*What you have to do*
Once the pictures are set aside, repeat all of the data below exactly.

*Record extracts*
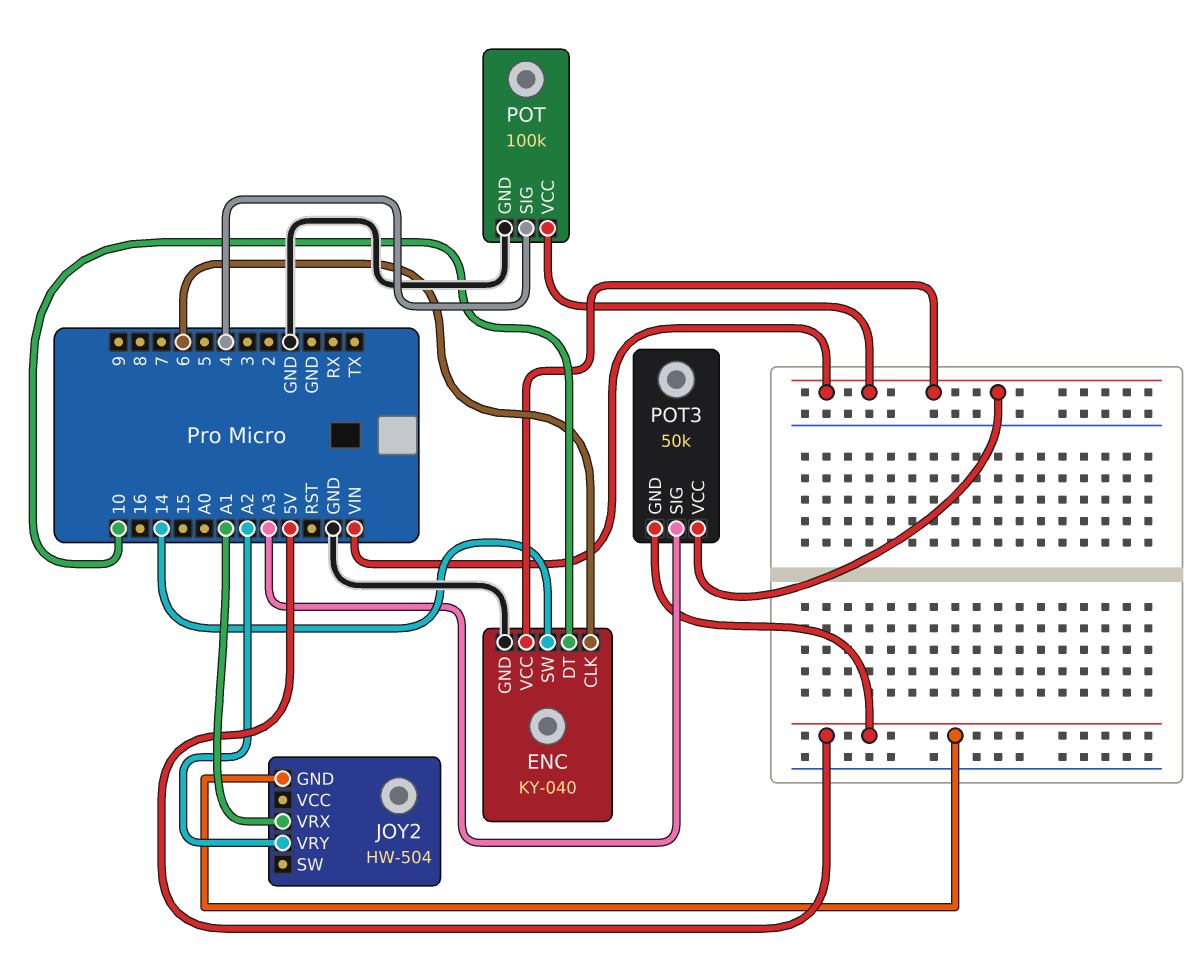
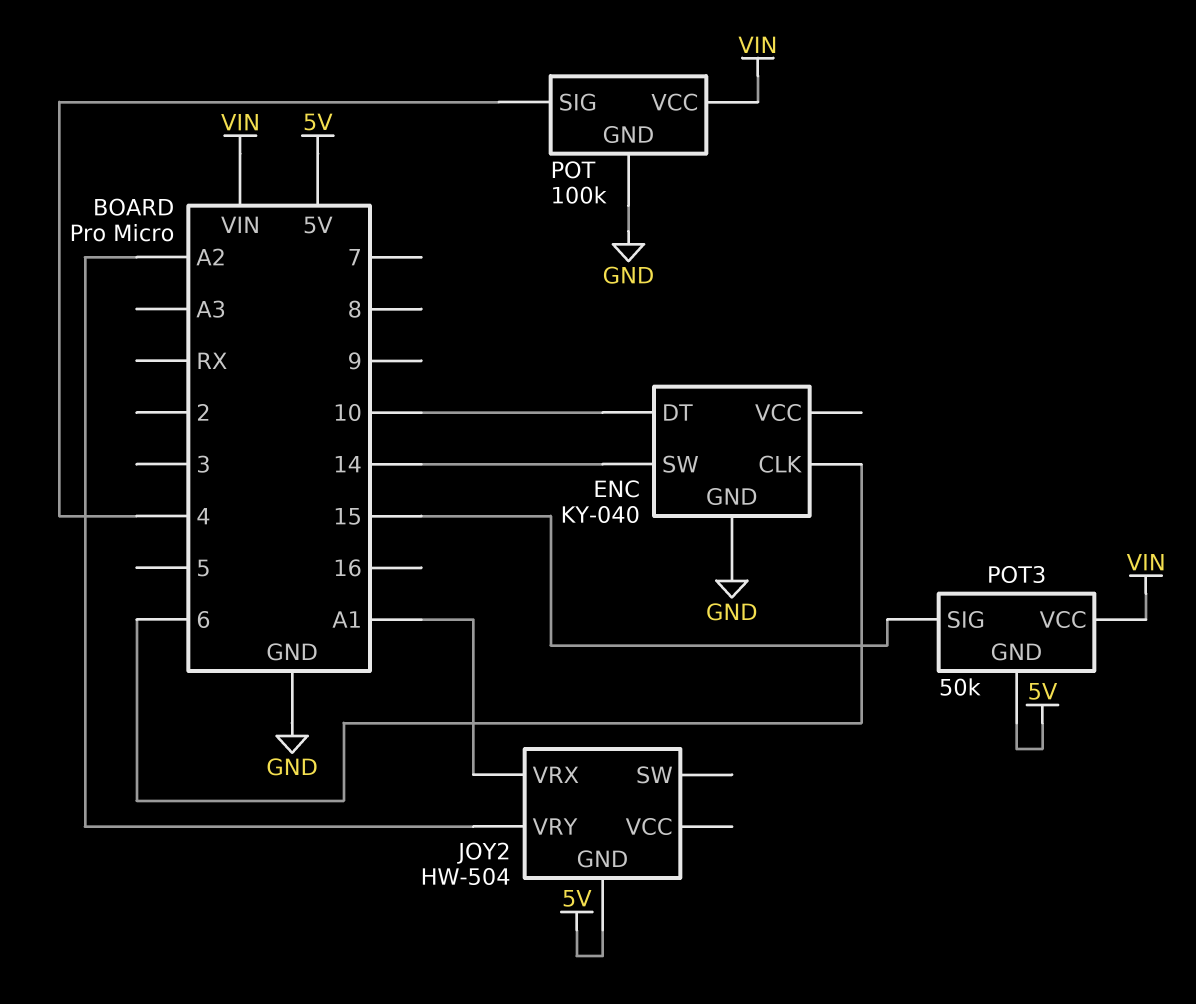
ENC pin VCC: VIN -> none
POT3 pin SIG: A3 -> 15

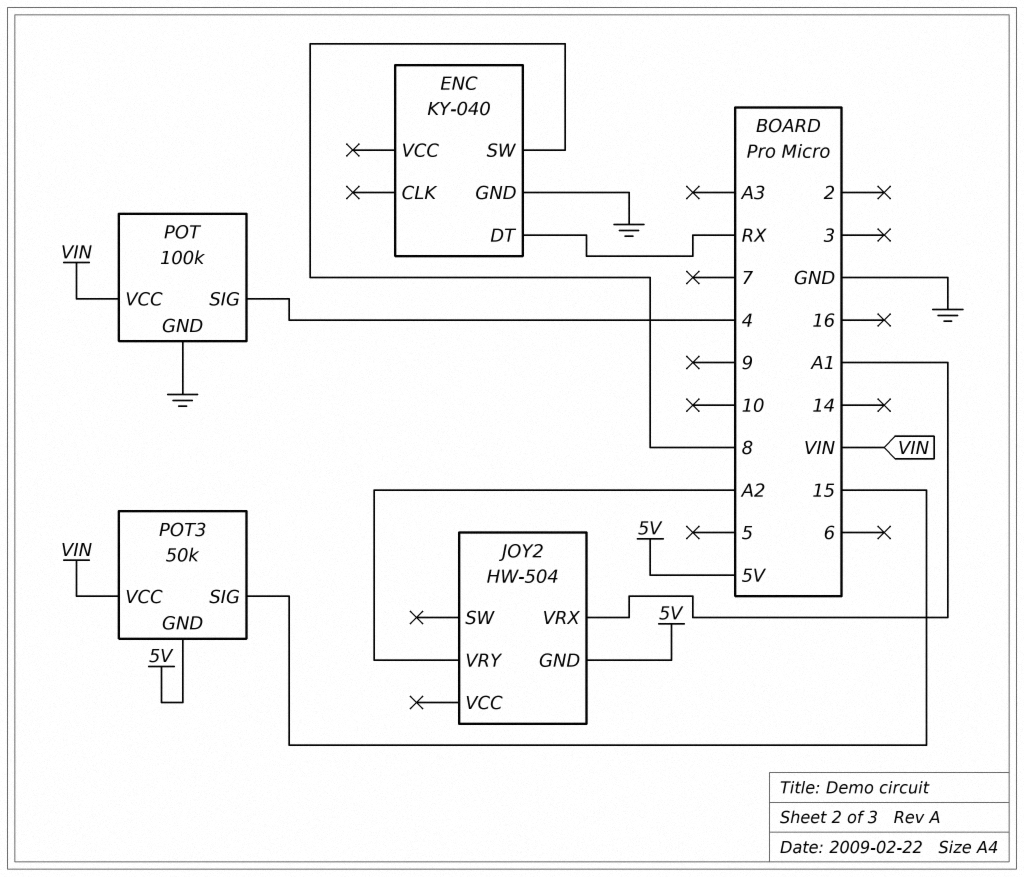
ENC pin CLK: 6 -> none
ENC pin DT: 10 -> RX
ENC pin SW: 14 -> 8

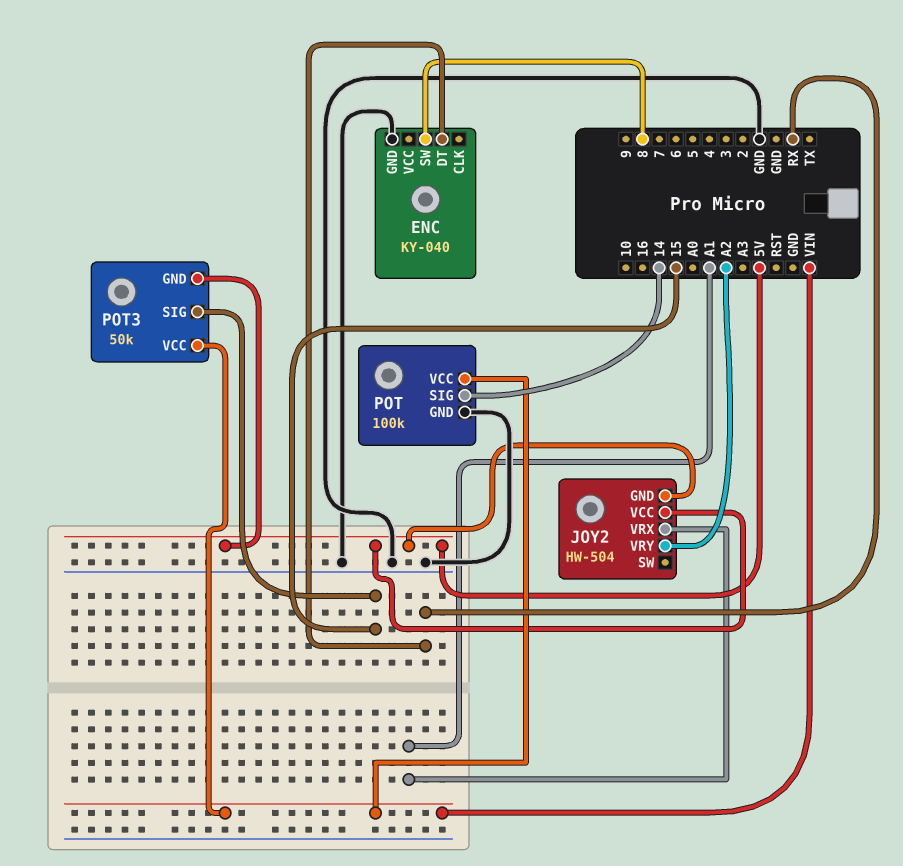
JOY2 pin VCC: none -> 5V
POT pin SIG: 4 -> 14

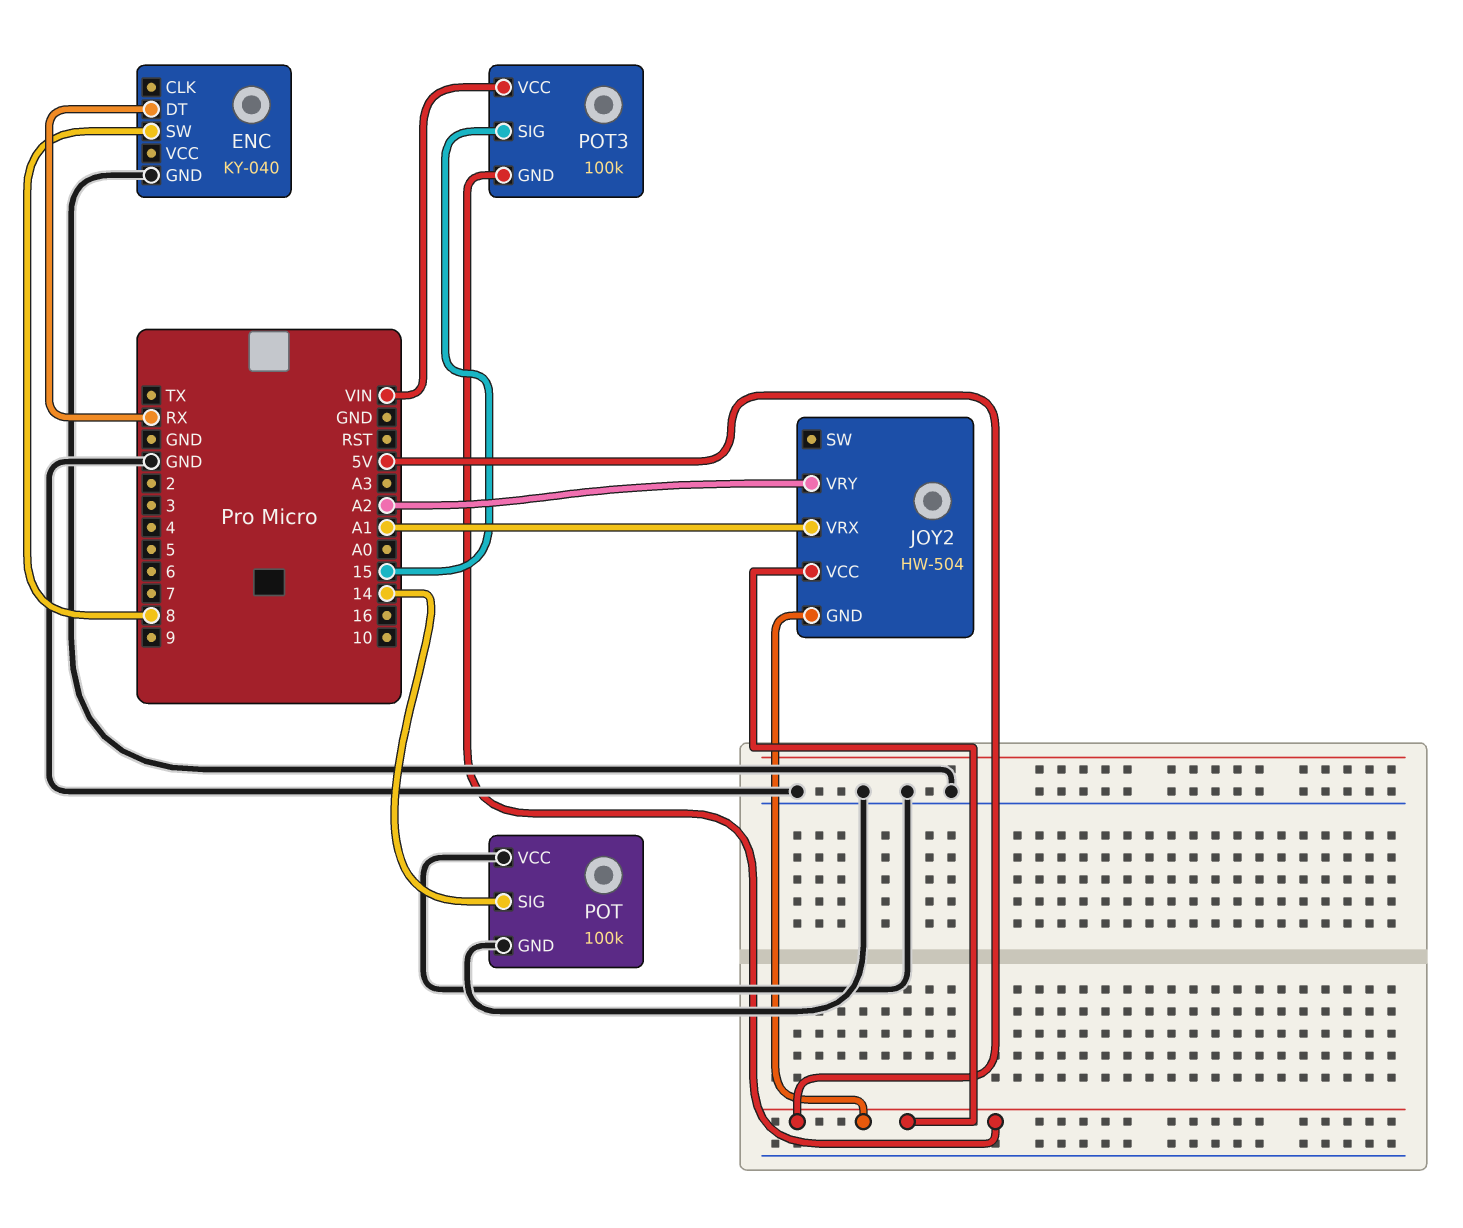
POT pin VCC: VIN -> GND
POT3: 50k -> 100k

*Task response*
ENC pin VCC: VIN -> none
POT3 pin SIG: A3 -> 15

ENC pin CLK: 6 -> none
ENC pin DT: 10 -> RX
ENC pin SW: 14 -> 8

JOY2 pin VCC: none -> 5V
POT pin SIG: 4 -> 14

POT pin VCC: VIN -> GND
POT3: 50k -> 100k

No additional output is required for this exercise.